■ **Work to do**
Pull out every line from the records below and copy each one word for word, leaving out the pictures.

■ **Data entries**
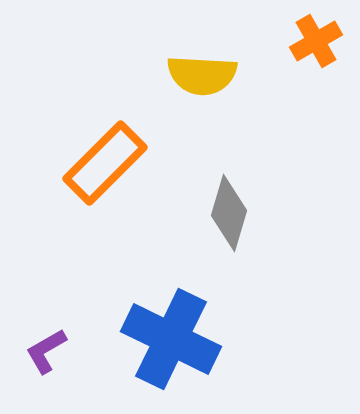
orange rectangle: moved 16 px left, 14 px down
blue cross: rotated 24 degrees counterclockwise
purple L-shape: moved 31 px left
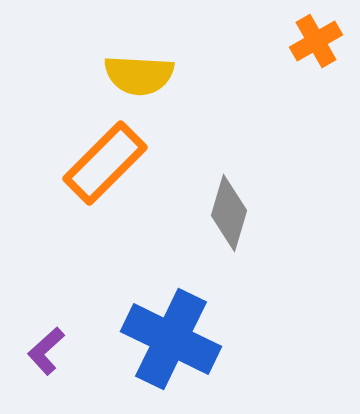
yellow semicircle: moved 63 px left
purple L-shape: rotated 12 degrees counterclockwise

■ **Solution to the exercise**
orange rectangle: moved 16 px left, 14 px down
blue cross: rotated 24 degrees counterclockwise
purple L-shape: moved 31 px left
yellow semicircle: moved 63 px left
purple L-shape: rotated 12 degrees counterclockwise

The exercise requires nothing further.